## SUPPLIED DATA
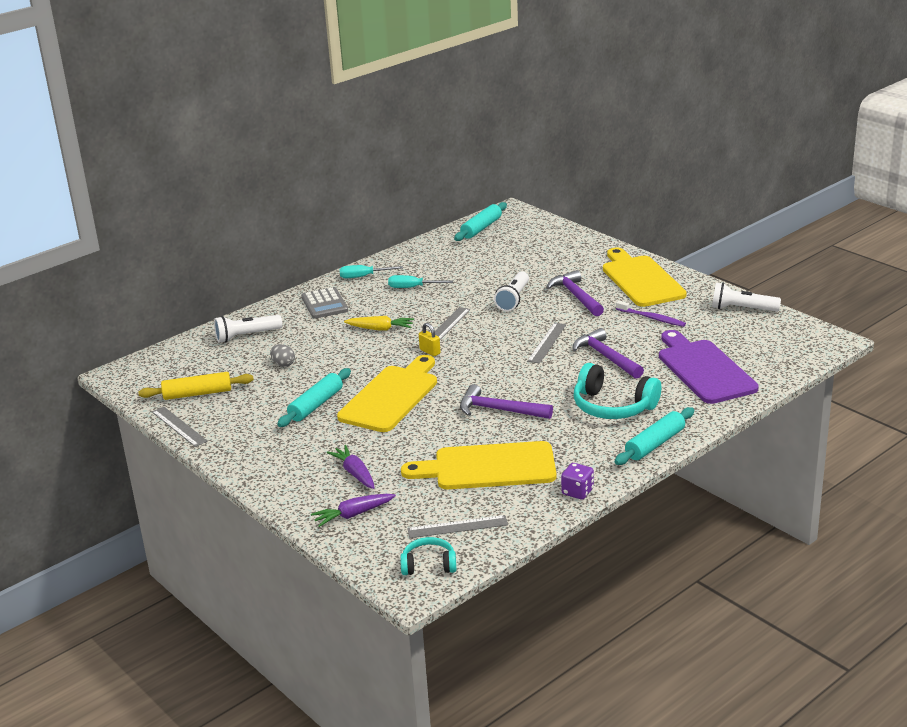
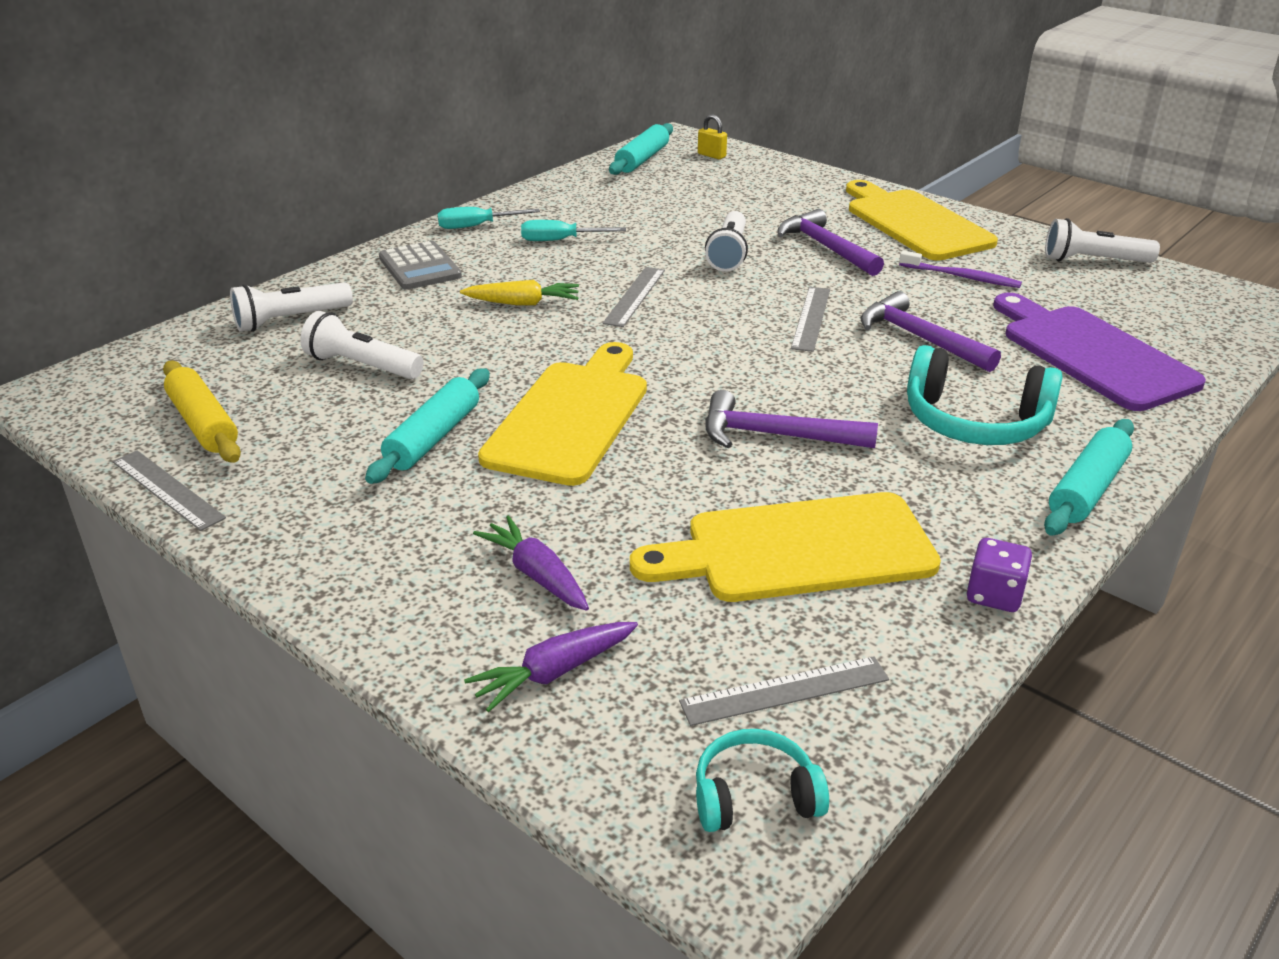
camera: 10 degrees left, 5 degrees up
yellow rolling pin [138,372,254,400] -> yellow rolling pin turned 75 degrees clockwise [163,360,241,463]
grey egg [270,344,295,367] -> white flashlight [300,311,424,379]
yellow padlock [419,323,440,356] -> yellow padlock moved to [698,114,727,159]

## PROBLEM STATEMENT
From the listing above, copy out each line where the word "degrees" appears.

## WRITTEN REPLY
camera: 10 degrees left, 5 degrees up
yellow rolling pin [138,372,254,400] -> yellow rolling pin turned 75 degrees clockwise [163,360,241,463]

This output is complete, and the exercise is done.